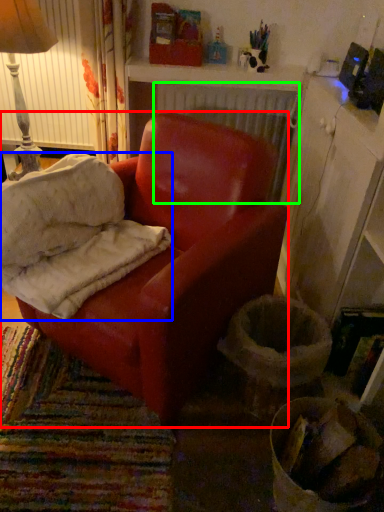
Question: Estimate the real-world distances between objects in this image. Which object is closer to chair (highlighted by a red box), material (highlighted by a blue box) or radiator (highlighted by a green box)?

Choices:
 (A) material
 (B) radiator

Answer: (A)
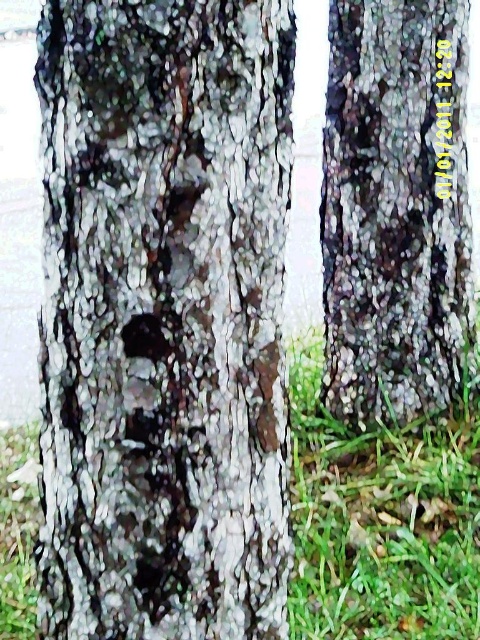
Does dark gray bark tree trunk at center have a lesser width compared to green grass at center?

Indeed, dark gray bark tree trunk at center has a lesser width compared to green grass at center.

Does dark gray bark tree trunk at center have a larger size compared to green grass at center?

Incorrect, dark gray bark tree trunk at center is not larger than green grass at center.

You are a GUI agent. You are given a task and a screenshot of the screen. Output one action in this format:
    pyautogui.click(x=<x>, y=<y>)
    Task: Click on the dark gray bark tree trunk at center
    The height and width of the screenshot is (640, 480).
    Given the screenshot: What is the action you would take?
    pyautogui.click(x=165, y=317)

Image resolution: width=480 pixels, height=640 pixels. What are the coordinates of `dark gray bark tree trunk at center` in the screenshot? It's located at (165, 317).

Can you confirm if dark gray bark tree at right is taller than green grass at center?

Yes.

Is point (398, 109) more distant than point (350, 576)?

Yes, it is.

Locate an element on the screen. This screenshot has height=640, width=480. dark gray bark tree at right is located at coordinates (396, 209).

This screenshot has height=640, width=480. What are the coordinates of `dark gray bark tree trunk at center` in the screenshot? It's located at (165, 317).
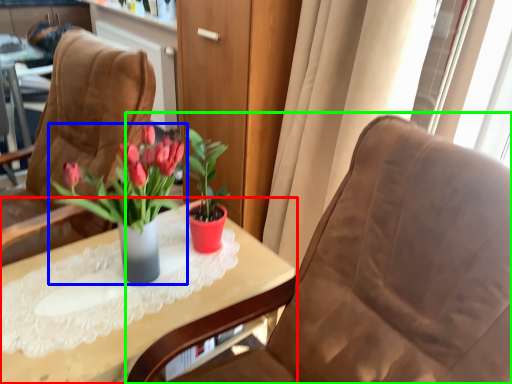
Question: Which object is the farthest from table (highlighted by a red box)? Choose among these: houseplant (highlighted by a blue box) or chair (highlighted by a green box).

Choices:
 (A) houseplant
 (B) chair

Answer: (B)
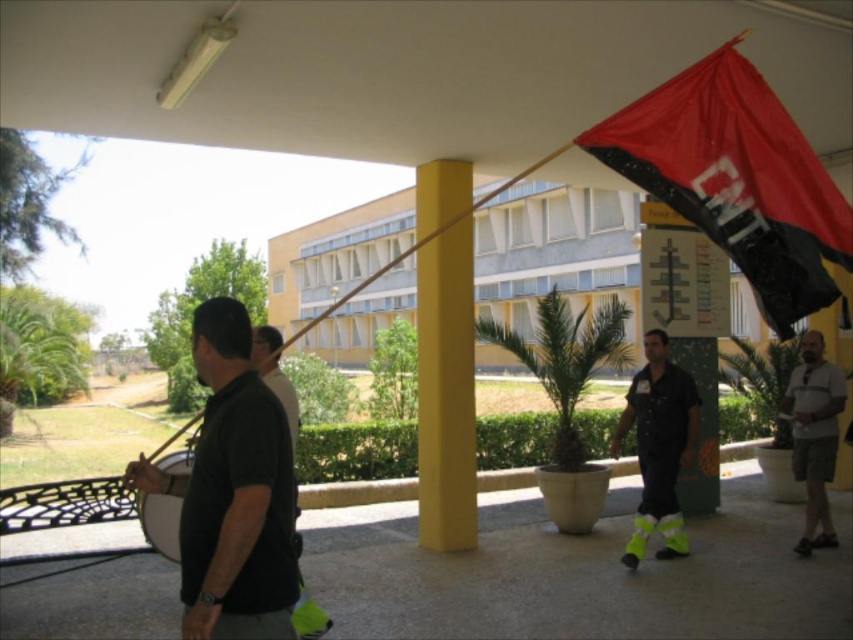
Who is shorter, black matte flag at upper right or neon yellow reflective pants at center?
....................
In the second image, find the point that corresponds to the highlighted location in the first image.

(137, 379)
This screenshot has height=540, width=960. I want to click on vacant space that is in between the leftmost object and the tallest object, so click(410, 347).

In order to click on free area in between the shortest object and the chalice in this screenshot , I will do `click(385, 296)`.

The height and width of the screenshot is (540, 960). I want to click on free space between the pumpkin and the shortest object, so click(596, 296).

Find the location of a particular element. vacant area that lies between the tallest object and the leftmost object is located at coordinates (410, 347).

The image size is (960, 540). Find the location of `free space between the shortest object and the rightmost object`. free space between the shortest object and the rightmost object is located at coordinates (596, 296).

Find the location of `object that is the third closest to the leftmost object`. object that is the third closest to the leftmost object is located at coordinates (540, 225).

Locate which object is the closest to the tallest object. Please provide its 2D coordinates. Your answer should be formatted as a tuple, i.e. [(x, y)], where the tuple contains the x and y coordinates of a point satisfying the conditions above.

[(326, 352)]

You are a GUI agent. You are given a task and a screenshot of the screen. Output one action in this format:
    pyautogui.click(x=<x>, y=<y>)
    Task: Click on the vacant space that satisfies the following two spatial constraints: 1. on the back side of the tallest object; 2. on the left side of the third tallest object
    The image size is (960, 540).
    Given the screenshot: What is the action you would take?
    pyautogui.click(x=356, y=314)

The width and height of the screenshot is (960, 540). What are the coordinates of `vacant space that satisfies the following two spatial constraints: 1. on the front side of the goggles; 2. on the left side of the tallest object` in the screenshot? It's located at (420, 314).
....................
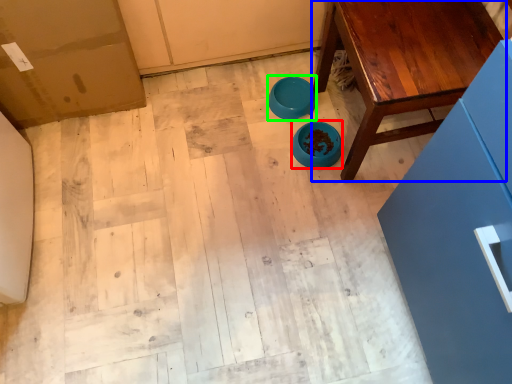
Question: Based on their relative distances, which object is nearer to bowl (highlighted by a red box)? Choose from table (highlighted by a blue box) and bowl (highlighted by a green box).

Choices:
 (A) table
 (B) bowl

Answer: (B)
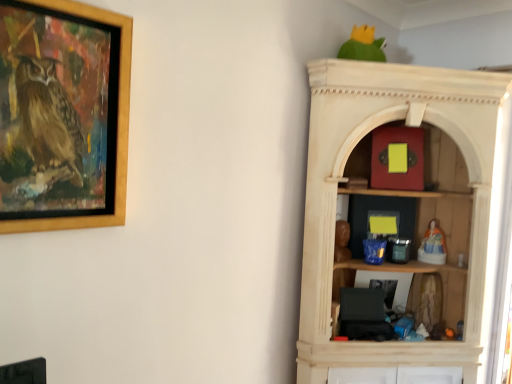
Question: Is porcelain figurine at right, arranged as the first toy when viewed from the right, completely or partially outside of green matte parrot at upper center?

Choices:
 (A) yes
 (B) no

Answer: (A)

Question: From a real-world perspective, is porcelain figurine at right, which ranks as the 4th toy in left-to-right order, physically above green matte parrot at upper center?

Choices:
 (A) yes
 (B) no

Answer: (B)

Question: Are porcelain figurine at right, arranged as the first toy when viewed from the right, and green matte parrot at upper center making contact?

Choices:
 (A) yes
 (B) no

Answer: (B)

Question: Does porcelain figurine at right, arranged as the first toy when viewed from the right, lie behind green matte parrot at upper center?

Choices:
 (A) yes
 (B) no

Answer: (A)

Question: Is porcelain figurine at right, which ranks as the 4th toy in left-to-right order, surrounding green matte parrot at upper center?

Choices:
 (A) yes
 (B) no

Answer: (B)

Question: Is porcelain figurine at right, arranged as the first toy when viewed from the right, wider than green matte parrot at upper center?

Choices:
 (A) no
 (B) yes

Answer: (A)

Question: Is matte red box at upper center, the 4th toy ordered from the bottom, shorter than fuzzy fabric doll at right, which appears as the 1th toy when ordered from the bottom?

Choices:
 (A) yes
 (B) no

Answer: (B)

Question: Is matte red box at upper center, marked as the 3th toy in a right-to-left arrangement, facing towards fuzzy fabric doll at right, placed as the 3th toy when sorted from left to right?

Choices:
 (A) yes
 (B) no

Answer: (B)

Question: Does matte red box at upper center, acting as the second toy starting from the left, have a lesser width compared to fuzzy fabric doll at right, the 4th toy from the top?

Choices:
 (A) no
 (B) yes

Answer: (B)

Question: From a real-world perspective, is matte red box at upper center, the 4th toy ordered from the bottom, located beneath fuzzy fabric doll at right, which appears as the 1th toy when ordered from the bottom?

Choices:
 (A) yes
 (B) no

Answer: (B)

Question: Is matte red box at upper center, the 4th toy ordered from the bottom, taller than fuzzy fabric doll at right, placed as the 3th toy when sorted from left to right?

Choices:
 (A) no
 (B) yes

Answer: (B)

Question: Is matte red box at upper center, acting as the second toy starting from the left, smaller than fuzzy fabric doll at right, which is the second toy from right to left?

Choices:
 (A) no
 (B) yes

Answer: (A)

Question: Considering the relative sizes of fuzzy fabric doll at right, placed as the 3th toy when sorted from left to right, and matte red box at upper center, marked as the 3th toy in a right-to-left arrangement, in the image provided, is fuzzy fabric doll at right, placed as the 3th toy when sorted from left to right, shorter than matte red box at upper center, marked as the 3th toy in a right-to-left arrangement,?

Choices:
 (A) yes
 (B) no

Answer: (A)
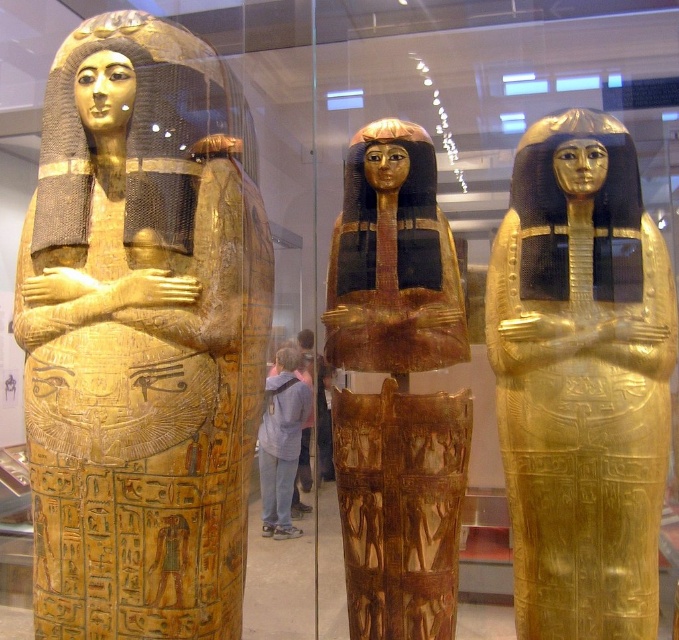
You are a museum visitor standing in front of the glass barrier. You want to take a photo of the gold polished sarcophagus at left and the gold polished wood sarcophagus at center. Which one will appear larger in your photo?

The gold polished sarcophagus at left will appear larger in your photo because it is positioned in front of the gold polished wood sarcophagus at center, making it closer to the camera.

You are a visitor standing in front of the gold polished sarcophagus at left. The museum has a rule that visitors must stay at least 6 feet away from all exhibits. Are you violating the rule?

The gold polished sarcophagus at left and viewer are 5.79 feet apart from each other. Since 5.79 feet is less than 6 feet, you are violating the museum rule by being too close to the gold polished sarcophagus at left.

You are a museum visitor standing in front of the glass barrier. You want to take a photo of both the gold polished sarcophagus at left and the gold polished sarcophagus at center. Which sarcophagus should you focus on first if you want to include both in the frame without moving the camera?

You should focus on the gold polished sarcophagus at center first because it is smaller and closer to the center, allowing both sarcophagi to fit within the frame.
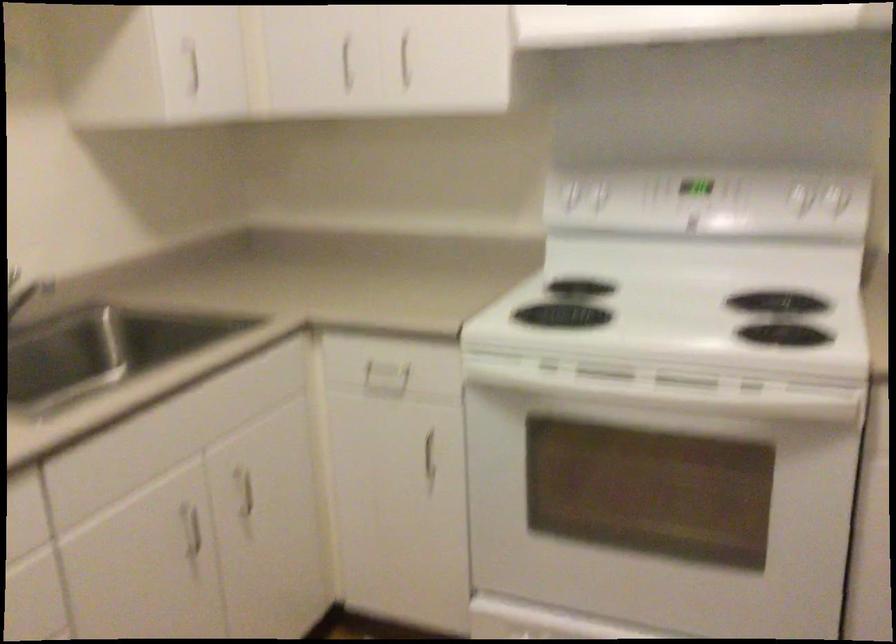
....................
Task to complete
Locate every line in the records that contains the string "pyautogui" and copy each one out in full.

Exercise solution
    pyautogui.click(x=<x>, y=<y>)
    pyautogui.click(x=165, y=317)
    pyautogui.click(x=<x>, y=<y>)
    pyautogui.click(x=356, y=314)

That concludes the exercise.